(Data section)
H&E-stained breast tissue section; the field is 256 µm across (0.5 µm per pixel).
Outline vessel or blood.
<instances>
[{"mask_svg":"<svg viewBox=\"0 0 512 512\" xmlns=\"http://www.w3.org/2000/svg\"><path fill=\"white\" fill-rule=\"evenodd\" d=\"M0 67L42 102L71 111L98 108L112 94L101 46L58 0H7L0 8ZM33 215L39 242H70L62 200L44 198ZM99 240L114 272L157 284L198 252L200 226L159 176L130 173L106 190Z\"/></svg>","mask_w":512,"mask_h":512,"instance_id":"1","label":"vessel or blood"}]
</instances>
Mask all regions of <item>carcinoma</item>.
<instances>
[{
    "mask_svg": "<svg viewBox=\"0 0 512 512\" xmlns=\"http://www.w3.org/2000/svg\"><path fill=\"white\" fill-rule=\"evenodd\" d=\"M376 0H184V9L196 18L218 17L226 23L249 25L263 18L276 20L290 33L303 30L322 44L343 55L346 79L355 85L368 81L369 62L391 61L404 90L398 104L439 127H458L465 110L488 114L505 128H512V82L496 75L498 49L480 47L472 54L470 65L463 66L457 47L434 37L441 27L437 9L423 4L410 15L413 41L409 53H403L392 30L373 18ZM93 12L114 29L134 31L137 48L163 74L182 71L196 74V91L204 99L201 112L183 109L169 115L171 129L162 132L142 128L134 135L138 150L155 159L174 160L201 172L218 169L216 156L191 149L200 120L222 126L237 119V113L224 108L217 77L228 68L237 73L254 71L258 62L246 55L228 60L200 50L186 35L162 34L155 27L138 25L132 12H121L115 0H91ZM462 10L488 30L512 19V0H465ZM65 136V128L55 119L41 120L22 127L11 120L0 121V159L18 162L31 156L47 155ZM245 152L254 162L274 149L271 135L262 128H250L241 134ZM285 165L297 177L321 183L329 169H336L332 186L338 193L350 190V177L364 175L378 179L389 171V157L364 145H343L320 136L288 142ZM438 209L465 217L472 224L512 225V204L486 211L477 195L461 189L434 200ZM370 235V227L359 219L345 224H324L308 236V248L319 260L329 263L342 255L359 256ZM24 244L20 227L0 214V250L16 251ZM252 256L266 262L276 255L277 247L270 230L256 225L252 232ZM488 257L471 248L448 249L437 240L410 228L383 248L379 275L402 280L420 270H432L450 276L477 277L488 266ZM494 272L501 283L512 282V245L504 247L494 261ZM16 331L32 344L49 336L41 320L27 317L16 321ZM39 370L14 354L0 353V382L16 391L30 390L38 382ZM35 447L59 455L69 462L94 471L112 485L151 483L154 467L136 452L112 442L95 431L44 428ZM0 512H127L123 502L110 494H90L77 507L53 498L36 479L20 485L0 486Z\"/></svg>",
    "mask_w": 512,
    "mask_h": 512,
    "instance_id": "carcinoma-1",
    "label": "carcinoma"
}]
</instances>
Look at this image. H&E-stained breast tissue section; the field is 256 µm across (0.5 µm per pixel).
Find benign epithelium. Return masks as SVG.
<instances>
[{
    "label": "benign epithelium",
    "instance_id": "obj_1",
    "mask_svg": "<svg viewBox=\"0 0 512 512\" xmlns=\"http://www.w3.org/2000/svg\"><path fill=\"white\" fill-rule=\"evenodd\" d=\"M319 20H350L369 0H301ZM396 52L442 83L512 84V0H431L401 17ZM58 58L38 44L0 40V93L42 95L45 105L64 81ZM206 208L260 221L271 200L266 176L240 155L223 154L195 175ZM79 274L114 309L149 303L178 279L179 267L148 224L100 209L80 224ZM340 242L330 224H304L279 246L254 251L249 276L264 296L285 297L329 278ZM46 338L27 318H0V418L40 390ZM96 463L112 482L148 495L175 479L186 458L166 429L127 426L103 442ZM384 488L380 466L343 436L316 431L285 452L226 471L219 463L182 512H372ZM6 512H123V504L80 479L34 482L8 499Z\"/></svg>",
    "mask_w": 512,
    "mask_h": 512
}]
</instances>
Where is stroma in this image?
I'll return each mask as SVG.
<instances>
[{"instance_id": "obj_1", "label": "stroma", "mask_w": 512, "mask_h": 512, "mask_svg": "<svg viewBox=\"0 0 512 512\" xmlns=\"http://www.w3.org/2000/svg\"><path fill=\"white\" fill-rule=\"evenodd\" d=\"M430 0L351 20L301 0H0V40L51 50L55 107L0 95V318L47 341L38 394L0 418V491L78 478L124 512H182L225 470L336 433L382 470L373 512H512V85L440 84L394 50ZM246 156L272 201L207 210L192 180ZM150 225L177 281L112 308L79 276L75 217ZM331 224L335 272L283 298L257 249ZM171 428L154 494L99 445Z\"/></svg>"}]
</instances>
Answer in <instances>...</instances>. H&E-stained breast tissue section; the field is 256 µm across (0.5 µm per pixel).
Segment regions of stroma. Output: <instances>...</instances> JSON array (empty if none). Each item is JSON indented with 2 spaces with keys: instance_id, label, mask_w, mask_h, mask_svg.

(Given task) Without changing a word, restate the whole listing.

(The output)
H&E-stained breast tissue section; the field is 256 µm across (0.5 µm per pixel).
Outline vessel or blood.
<instances>
[{"mask_svg":"<svg viewBox=\"0 0 512 512\" xmlns=\"http://www.w3.org/2000/svg\"><path fill=\"white\" fill-rule=\"evenodd\" d=\"M0 67L42 102L71 111L98 108L112 94L101 46L58 0H7L0 8ZM33 215L39 242H70L62 200L44 198ZM99 240L114 272L157 284L198 252L200 226L159 176L130 173L106 190Z\"/></svg>","mask_w":512,"mask_h":512,"instance_id":"1","label":"vessel or blood"}]
</instances>
Mask all regions of <item>carcinoma</item>.
<instances>
[{
    "mask_svg": "<svg viewBox=\"0 0 512 512\" xmlns=\"http://www.w3.org/2000/svg\"><path fill=\"white\" fill-rule=\"evenodd\" d=\"M376 0H184V9L196 18L218 17L226 23L249 25L263 18L276 20L290 33L303 30L322 44L343 55L346 79L355 85L368 81L369 62L391 61L404 90L398 104L439 127H458L465 110L488 114L505 128H512V82L496 75L498 49L480 47L472 54L470 65L463 66L457 47L434 37L441 27L437 9L423 4L410 15L413 41L409 53H403L392 30L373 18ZM93 12L114 29L134 31L137 48L163 74L182 71L196 74V91L204 99L201 112L183 109L169 115L171 129L162 132L142 128L134 135L138 150L155 159L174 160L201 172L218 169L216 156L191 149L200 120L222 126L237 119V113L224 108L217 77L228 68L237 73L254 71L258 62L246 55L228 60L200 50L186 35L162 34L155 27L138 25L132 12H121L115 0H91ZM462 10L488 30L512 19V0H465ZM65 136V128L55 119L41 120L22 127L11 120L0 121V159L18 162L31 156L47 155ZM245 152L254 162L274 149L271 135L262 128H250L241 134ZM285 165L297 177L321 183L329 169H336L332 186L338 193L350 190V177L364 175L378 179L389 171V157L364 145H343L320 136L288 142ZM438 209L465 217L472 224L512 225V204L486 211L477 195L461 189L434 200ZM370 235V227L359 219L345 224H324L308 236V248L319 260L329 263L342 255L359 256ZM24 244L20 227L0 214V250L16 251ZM252 256L266 262L276 255L277 247L270 230L256 225L252 232ZM488 257L471 248L448 249L437 240L410 228L383 248L379 275L402 280L420 270H432L450 276L477 277L488 266ZM494 272L501 283L512 282V245L504 247L494 261ZM16 331L32 344L49 336L41 320L27 317L16 321ZM39 370L14 354L0 353V382L16 391L30 390L38 382ZM35 447L59 455L69 462L94 471L112 485L151 483L154 467L136 452L112 442L95 431L44 428ZM0 512H127L123 502L110 494H90L77 507L53 498L36 479L20 485L0 486Z\"/></svg>",
    "mask_w": 512,
    "mask_h": 512,
    "instance_id": "carcinoma-1",
    "label": "carcinoma"
}]
</instances>
Look at this image. H&E-stained breast tissue section; the field is 256 µm across (0.5 µm per pixel).
Find benign epithelium. Return masks as SVG.
<instances>
[{
    "label": "benign epithelium",
    "instance_id": "obj_1",
    "mask_svg": "<svg viewBox=\"0 0 512 512\" xmlns=\"http://www.w3.org/2000/svg\"><path fill=\"white\" fill-rule=\"evenodd\" d=\"M319 20H350L369 0H301ZM396 52L442 83L512 84V0H431L401 17ZM58 58L38 44L0 40V93L42 95L45 105L64 81ZM206 208L260 221L271 200L266 176L240 155L223 154L195 175ZM79 274L114 309L149 303L178 279L179 267L148 224L100 209L80 224ZM340 242L330 224H304L279 246L254 251L249 276L264 296L285 297L329 278ZM46 338L27 318H0V418L40 390ZM96 463L112 482L148 495L175 479L186 458L166 429L127 426L103 442ZM384 488L380 466L343 436L316 431L285 452L226 471L219 463L182 512H372ZM6 512H123V504L80 479L34 482L8 499Z\"/></svg>",
    "mask_w": 512,
    "mask_h": 512
}]
</instances>
Where is stroma in this image?
I'll return each mask as SVG.
<instances>
[{"instance_id": "obj_1", "label": "stroma", "mask_w": 512, "mask_h": 512, "mask_svg": "<svg viewBox=\"0 0 512 512\" xmlns=\"http://www.w3.org/2000/svg\"><path fill=\"white\" fill-rule=\"evenodd\" d=\"M430 0L351 20L301 0H0V40L51 50L55 107L0 95V318L47 341L38 394L0 418V491L78 478L124 512H182L225 470L336 433L382 470L373 512H512V85L440 84L394 50ZM246 156L272 201L207 210L192 180ZM150 225L177 281L112 308L79 276L75 217ZM331 224L335 272L283 298L257 249ZM171 428L154 494L99 445Z\"/></svg>"}]
</instances>
Answer in <instances>...</instances>. H&E-stained breast tissue section; the field is 256 µm across (0.5 µm per pixel).
Segment regions of stroma. Output: <instances>...</instances> JSON array (empty if none). Each item is JSON indented with 2 spaces with keys: instance_id, label, mask_w, mask_h, mask_svg.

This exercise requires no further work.